**Task to carry out:** Output every entry exactly as written.

**Entries provided:**
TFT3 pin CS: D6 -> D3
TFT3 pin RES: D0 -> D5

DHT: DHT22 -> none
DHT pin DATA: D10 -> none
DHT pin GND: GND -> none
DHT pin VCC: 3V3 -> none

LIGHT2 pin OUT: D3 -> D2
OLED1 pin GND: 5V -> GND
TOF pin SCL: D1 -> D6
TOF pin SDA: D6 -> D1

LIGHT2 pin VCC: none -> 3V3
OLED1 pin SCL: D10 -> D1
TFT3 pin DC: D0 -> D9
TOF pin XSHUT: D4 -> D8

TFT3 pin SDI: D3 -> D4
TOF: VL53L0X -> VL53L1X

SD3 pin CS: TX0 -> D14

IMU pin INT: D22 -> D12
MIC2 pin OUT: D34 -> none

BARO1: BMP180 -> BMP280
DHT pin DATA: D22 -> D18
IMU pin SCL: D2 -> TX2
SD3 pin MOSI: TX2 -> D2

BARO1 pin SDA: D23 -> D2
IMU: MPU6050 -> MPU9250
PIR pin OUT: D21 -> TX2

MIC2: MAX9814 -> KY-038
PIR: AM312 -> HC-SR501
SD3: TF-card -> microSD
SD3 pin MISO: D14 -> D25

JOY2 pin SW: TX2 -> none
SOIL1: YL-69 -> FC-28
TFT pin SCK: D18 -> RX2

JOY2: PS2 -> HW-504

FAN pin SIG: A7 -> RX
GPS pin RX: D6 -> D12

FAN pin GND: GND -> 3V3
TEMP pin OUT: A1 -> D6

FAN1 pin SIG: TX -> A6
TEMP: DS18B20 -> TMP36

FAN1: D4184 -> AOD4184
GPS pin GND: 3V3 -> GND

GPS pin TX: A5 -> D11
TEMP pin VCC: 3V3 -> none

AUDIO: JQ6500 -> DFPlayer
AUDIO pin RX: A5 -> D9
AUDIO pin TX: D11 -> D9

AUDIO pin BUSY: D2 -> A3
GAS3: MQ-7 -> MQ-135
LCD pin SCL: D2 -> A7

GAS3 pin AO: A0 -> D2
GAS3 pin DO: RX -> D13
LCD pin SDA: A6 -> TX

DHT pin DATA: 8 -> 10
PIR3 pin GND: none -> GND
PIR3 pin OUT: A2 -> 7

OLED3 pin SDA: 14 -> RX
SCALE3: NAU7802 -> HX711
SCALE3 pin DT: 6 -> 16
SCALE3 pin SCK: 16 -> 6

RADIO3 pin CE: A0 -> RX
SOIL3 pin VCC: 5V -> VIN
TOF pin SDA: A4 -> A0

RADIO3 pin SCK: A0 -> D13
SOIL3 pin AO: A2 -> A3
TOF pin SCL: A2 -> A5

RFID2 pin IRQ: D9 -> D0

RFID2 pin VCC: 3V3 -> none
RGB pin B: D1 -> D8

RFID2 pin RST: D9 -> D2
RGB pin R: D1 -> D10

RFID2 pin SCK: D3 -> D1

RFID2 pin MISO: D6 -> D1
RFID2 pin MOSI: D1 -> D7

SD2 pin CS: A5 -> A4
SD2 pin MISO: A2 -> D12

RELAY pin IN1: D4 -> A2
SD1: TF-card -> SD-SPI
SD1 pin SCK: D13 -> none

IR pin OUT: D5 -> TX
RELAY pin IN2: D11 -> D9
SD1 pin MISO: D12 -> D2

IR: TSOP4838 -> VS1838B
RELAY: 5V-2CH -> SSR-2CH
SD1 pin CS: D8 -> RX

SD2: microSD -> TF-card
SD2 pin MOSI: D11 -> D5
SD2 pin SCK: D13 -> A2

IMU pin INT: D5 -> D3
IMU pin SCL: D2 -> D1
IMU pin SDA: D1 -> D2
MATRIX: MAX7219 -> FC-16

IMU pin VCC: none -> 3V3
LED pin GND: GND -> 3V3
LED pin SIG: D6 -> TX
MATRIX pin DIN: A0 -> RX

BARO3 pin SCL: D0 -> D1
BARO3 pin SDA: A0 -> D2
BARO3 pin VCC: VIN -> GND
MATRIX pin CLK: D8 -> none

**Response:**
TFT3 pin CS: D6 -> D3
TFT3 pin RES: D0 -> D5

DHT: DHT22 -> none
DHT pin DATA: D10 -> none
DHT pin GND: GND -> none
DHT pin VCC: 3V3 -> none

LIGHT2 pin OUT: D3 -> D2
OLED1 pin GND: 5V -> GND
TOF pin SCL: D1 -> D6
TOF pin SDA: D6 -> D1

LIGHT2 pin VCC: none -> 3V3
OLED1 pin SCL: D10 -> D1
TFT3 pin DC: D0 -> D9
TOF pin XSHUT: D4 -> D8

TFT3 pin SDI: D3 -> D4
TOF: VL53L0X -> VL53L1X

SD3 pin CS: TX0 -> D14

IMU pin INT: D22 -> D12
MIC2 pin OUT: D34 -> none

BARO1: BMP180 -> BMP280
DHT pin DATA: D22 -> D18
IMU pin SCL: D2 -> TX2
SD3 pin MOSI: TX2 -> D2

BARO1 pin SDA: D23 -> D2
IMU: MPU6050 -> MPU9250
PIR pin OUT: D21 -> TX2

MIC2: MAX9814 -> KY-038
PIR: AM312 -> HC-SR501
SD3: TF-card -> microSD
SD3 pin MISO: D14 -> D25

JOY2 pin SW: TX2 -> none
SOIL1: YL-69 -> FC-28
TFT pin SCK: D18 -> RX2

JOY2: PS2 -> HW-504

FAN pin SIG: A7 -> RX
GPS pin RX: D6 -> D12

FAN pin GND: GND -> 3V3
TEMP pin OUT: A1 -> D6

FAN1 pin SIG: TX -> A6
TEMP: DS18B20 -> TMP36

FAN1: D4184 -> AOD4184
GPS pin GND: 3V3 -> GND

GPS pin TX: A5 -> D11
TEMP pin VCC: 3V3 -> none

AUDIO: JQ6500 -> DFPlayer
AUDIO pin RX: A5 -> D9
AUDIO pin TX: D11 -> D9

AUDIO pin BUSY: D2 -> A3
GAS3: MQ-7 -> MQ-135
LCD pin SCL: D2 -> A7

GAS3 pin AO: A0 -> D2
GAS3 pin DO: RX -> D13
LCD pin SDA: A6 -> TX

DHT pin DATA: 8 -> 10
PIR3 pin GND: none -> GND
PIR3 pin OUT: A2 -> 7

OLED3 pin SDA: 14 -> RX
SCALE3: NAU7802 -> HX711
SCALE3 pin DT: 6 -> 16
SCALE3 pin SCK: 16 -> 6

RADIO3 pin CE: A0 -> RX
SOIL3 pin VCC: 5V -> VIN
TOF pin SDA: A4 -> A0

RADIO3 pin SCK: A0 -> D13
SOIL3 pin AO: A2 -> A3
TOF pin SCL: A2 -> A5

RFID2 pin IRQ: D9 -> D0

RFID2 pin VCC: 3V3 -> none
RGB pin B: D1 -> D8

RFID2 pin RST: D9 -> D2
RGB pin R: D1 -> D10

RFID2 pin SCK: D3 -> D1

RFID2 pin MISO: D6 -> D1
RFID2 pin MOSI: D1 -> D7

SD2 pin CS: A5 -> A4
SD2 pin MISO: A2 -> D12

RELAY pin IN1: D4 -> A2
SD1: TF-card -> SD-SPI
SD1 pin SCK: D13 -> none

IR pin OUT: D5 -> TX
RELAY pin IN2: D11 -> D9
SD1 pin MISO: D12 -> D2

IR: TSOP4838 -> VS1838B
RELAY: 5V-2CH -> SSR-2CH
SD1 pin CS: D8 -> RX

SD2: microSD -> TF-card
SD2 pin MOSI: D11 -> D5
SD2 pin SCK: D13 -> A2

IMU pin INT: D5 -> D3
IMU pin SCL: D2 -> D1
IMU pin SDA: D1 -> D2
MATRIX: MAX7219 -> FC-16

IMU pin VCC: none -> 3V3
LED pin GND: GND -> 3V3
LED pin SIG: D6 -> TX
MATRIX pin DIN: A0 -> RX

BARO3 pin SCL: D0 -> D1
BARO3 pin SDA: A0 -> D2
BARO3 pin VCC: VIN -> GND
MATRIX pin CLK: D8 -> none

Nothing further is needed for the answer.